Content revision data
##########
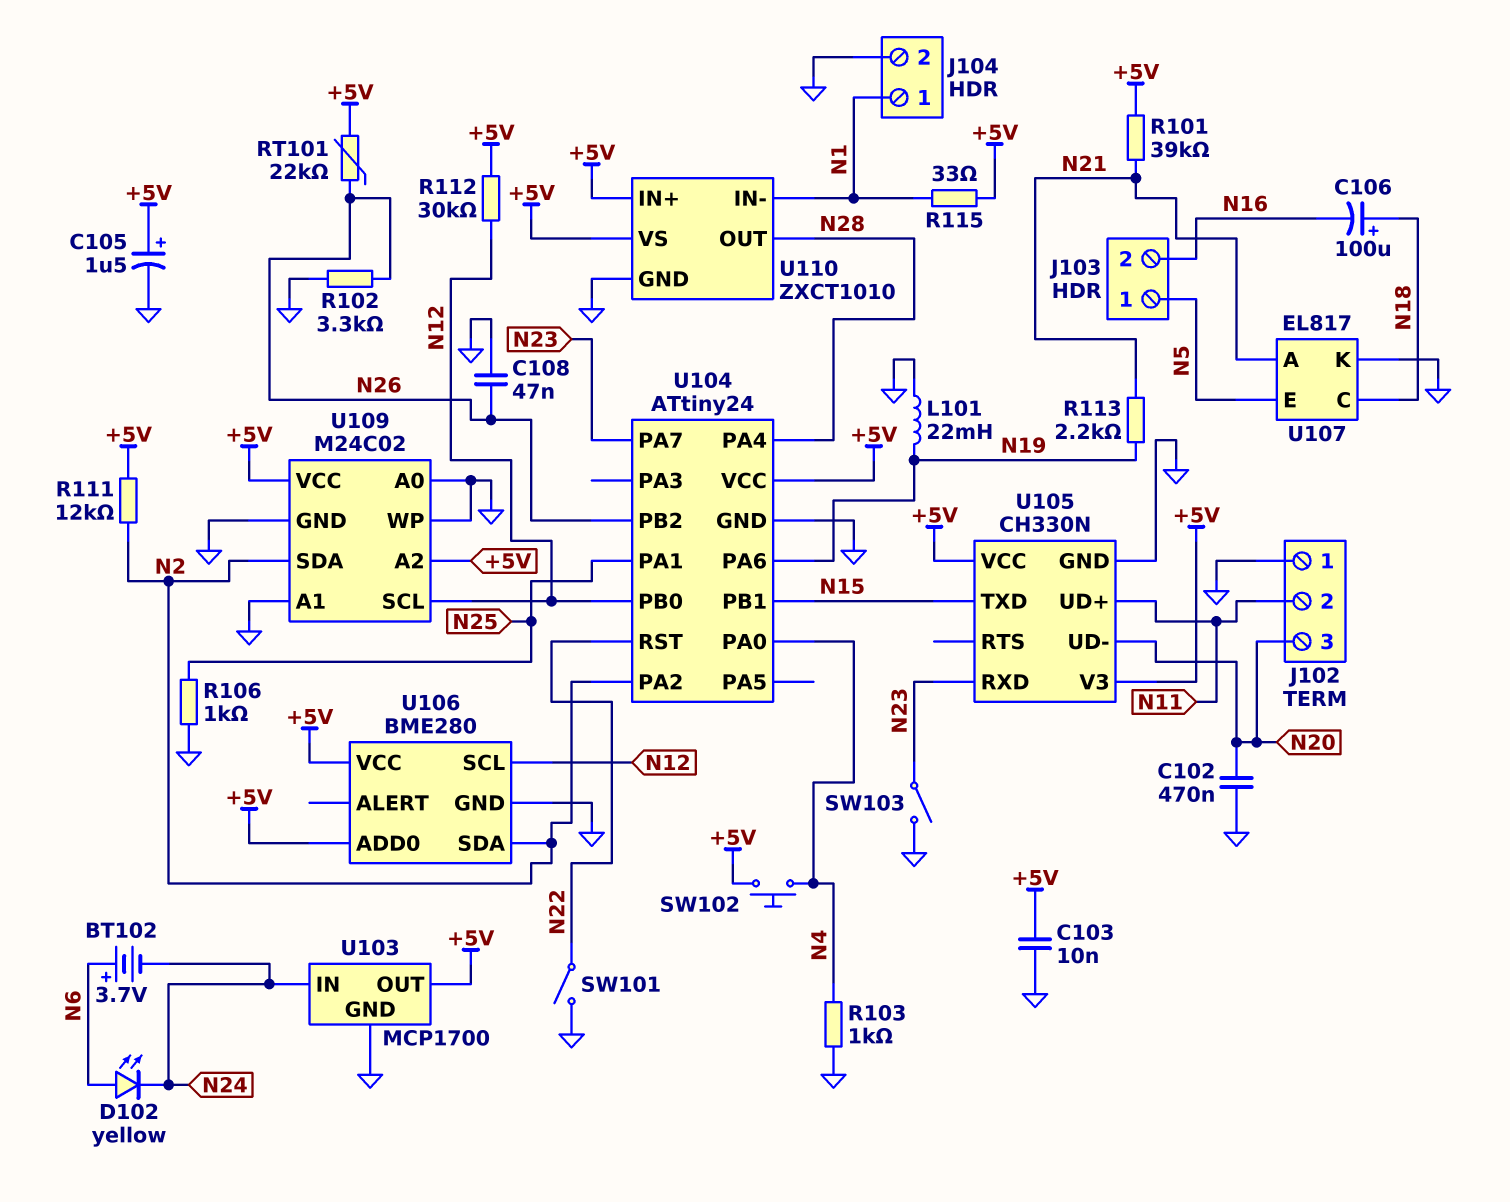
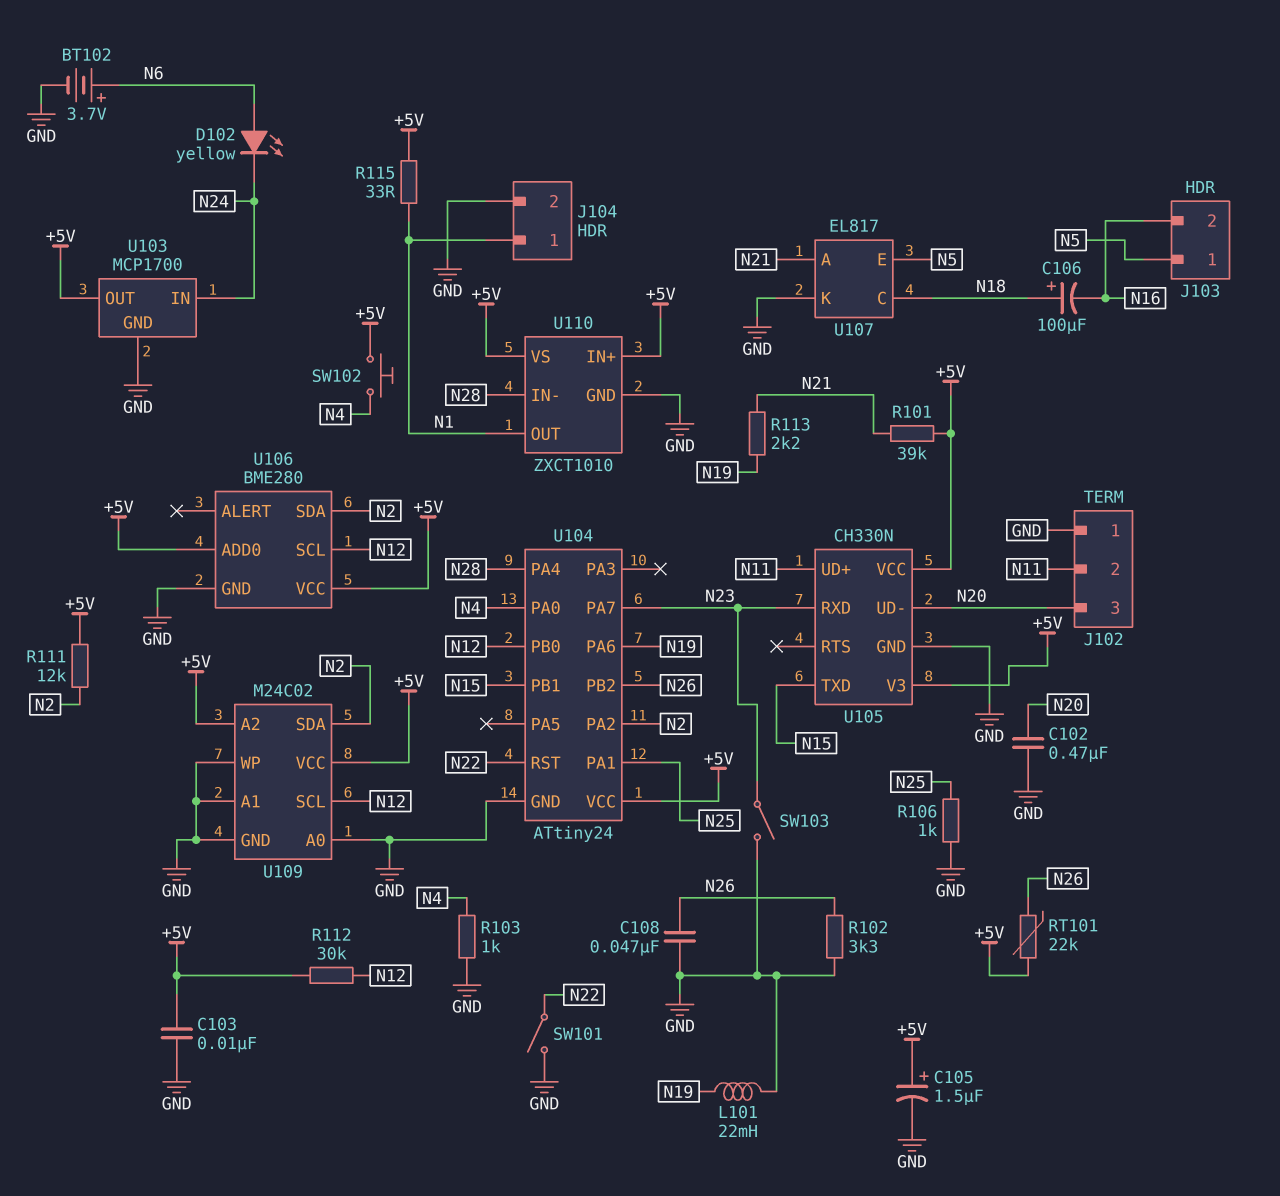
BT102: 3.7V (plus N6, minus N24) -> 3.7V (plus N6, minus GND)
U110 pin IN-: N1 -> N28
U110 pin OUT: N28 -> N1

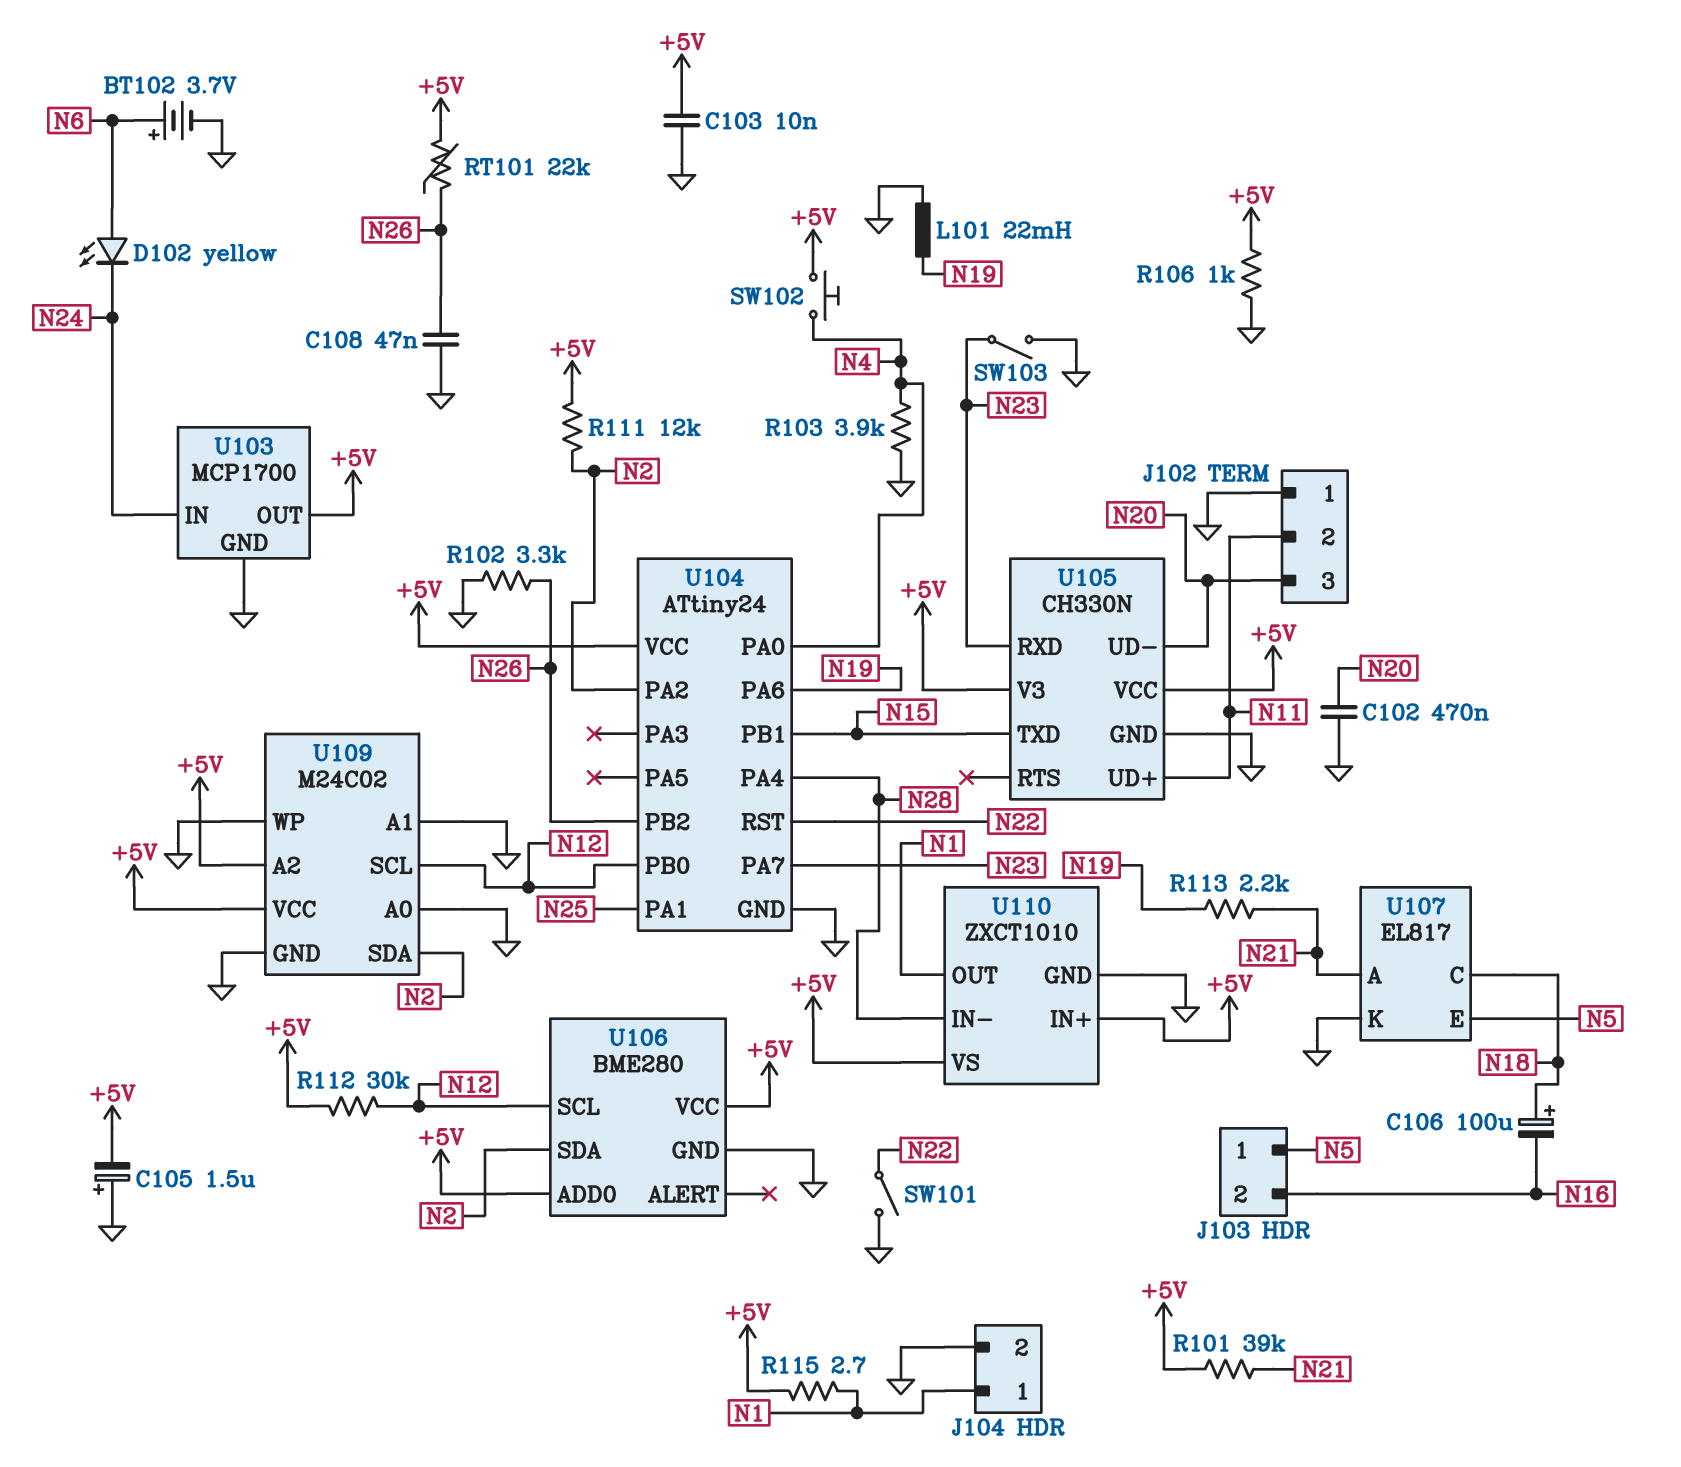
C105: 1.5uF (plus +5V, minus GND) -> 1.5uF (plus GND, minus +5V)
R103: 1k (GND, N4) -> 3.9k (GND, N4)
R106: 1k (GND, N25) -> 1k (+5V, GND)
R115: 33 (+5V, N1) -> 2.7 (+5V, N1)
##########
#### Instructions for the task
Using the data above, print every line exactly, omitting pictures.

#### Solved problem
BT102: 3.7V (plus N6, minus N24) -> 3.7V (plus N6, minus GND)
U110 pin IN-: N1 -> N28
U110 pin OUT: N28 -> N1

C105: 1.5uF (plus +5V, minus GND) -> 1.5uF (plus GND, minus +5V)
R103: 1k (GND, N4) -> 3.9k (GND, N4)
R106: 1k (GND, N25) -> 1k (+5V, GND)
R115: 33 (+5V, N1) -> 2.7 (+5V, N1)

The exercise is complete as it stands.